* [Task directions]: Beginning with the line that contains "LUX3 pin SDA: A4 -> D3", reproduce every line through the end of the records below exactly, and leave the pictures out.

*** Opening of Exercise material ***

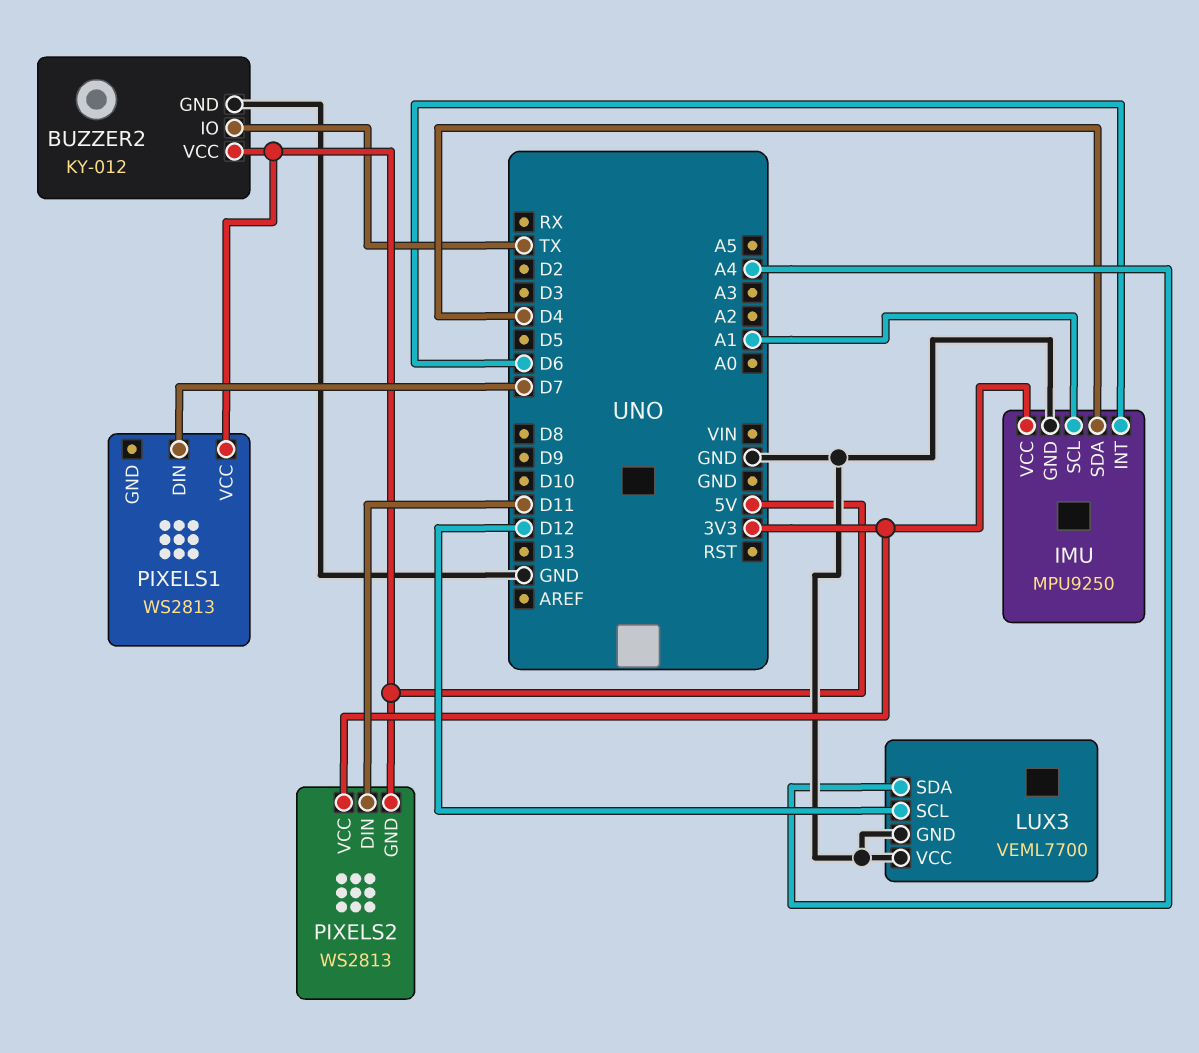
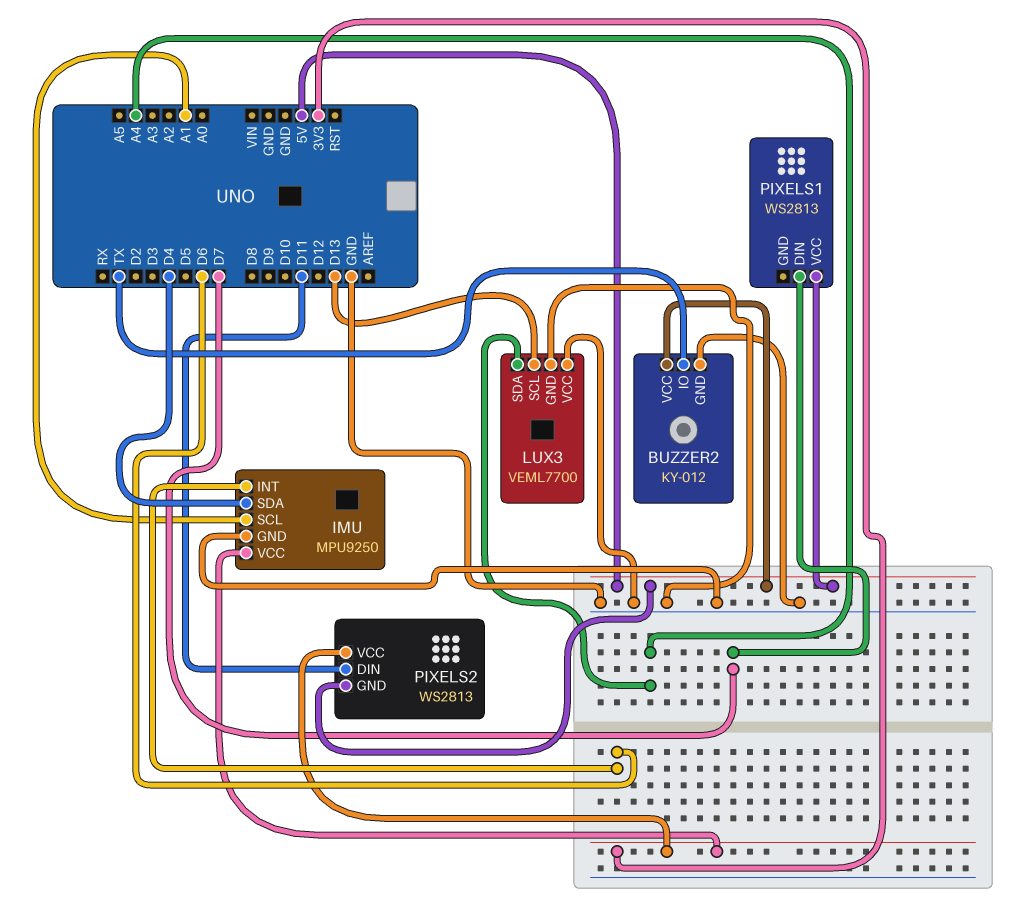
LUX3 pin SCL: D12 -> D13

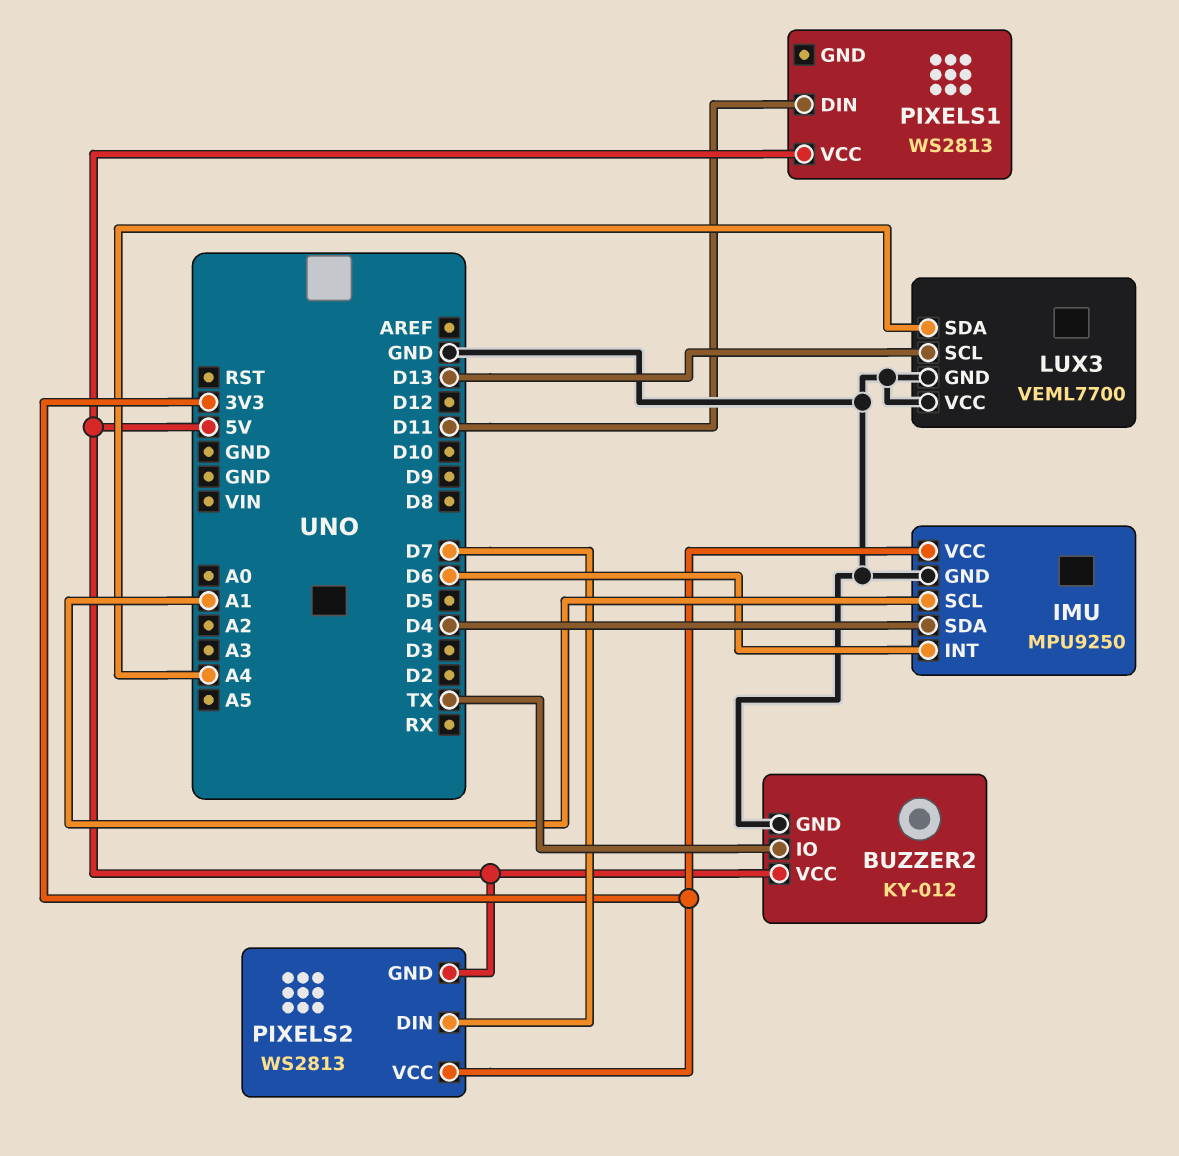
PIXELS1 pin DIN: D7 -> D11
PIXELS2 pin DIN: D11 -> D7

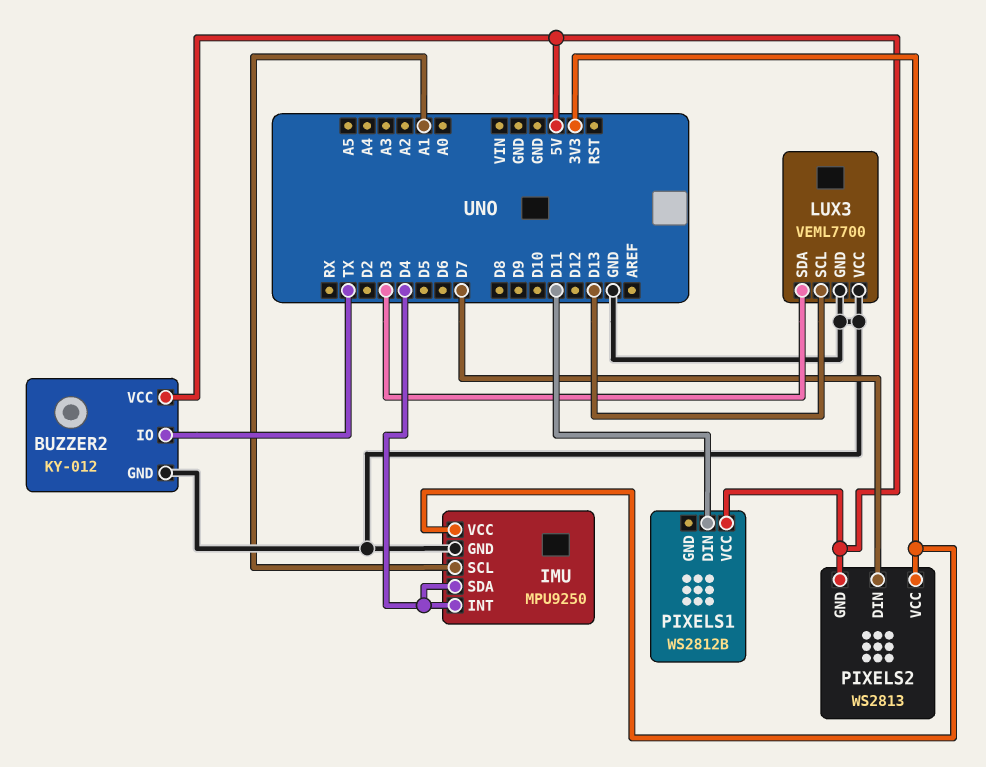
IMU pin INT: D6 -> D4
LUX3 pin SDA: A4 -> D3
PIXELS1: WS2813 -> WS2812B

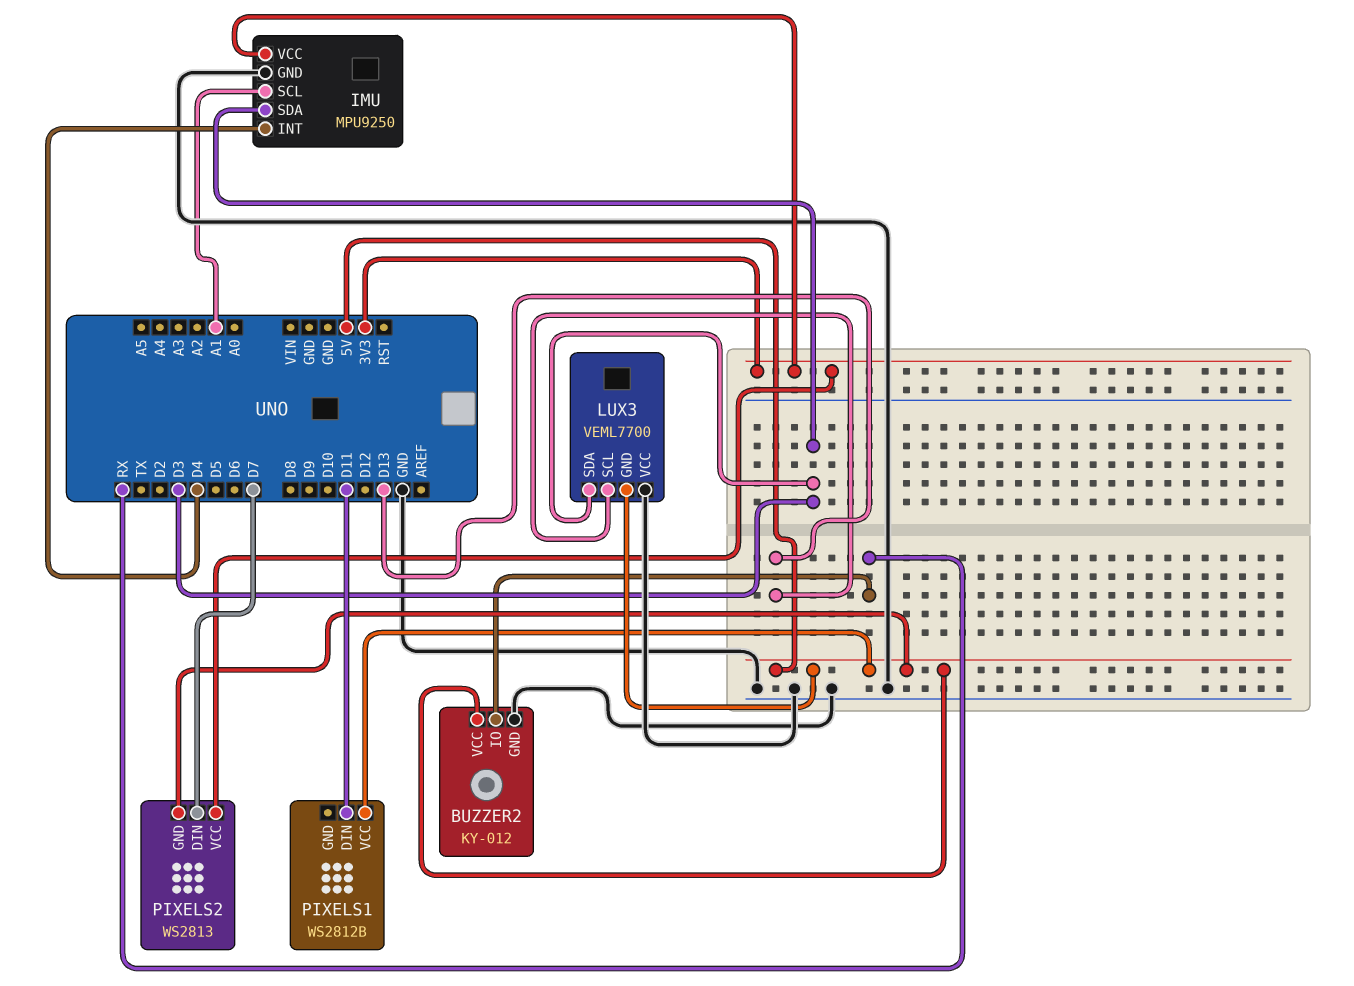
BUZZER2 pin IO: TX -> RX
IMU pin SDA: D4 -> D3
LUX3 pin GND: GND -> 5V

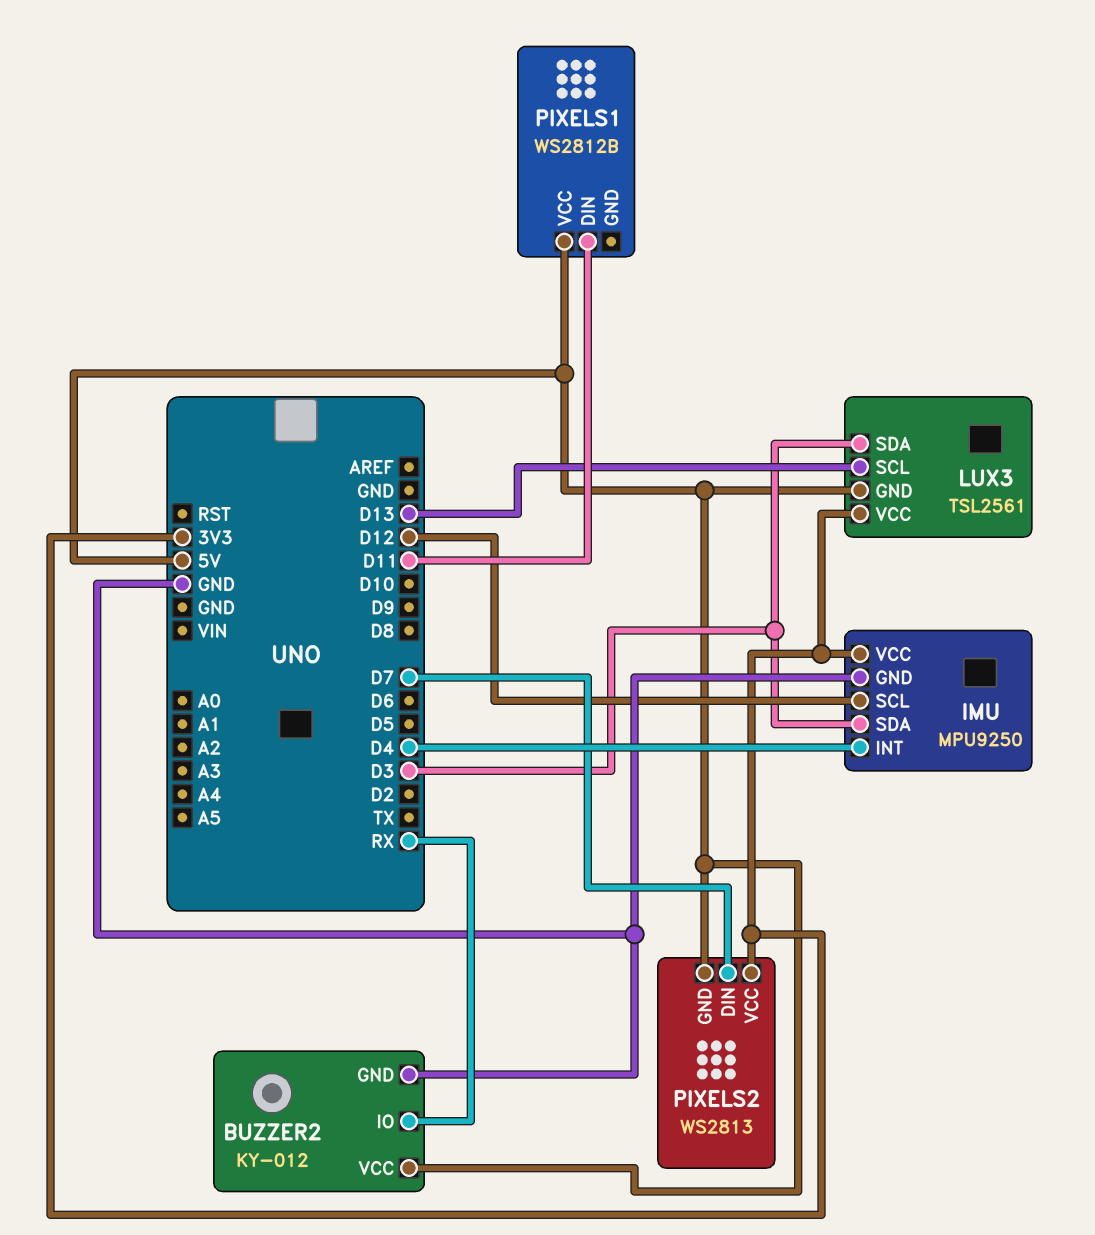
IMU pin SCL: A1 -> D12
LUX3: VEML7700 -> TSL2561
LUX3 pin VCC: GND -> 3V3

*** Close of Exercise material ***

* [Output]:
LUX3 pin SDA: A4 -> D3
PIXELS1: WS2813 -> WS2812B

BUZZER2 pin IO: TX -> RX
IMU pin SDA: D4 -> D3
LUX3 pin GND: GND -> 5V

IMU pin SCL: A1 -> D12
LUX3: VEML7700 -> TSL2561
LUX3 pin VCC: GND -> 3V3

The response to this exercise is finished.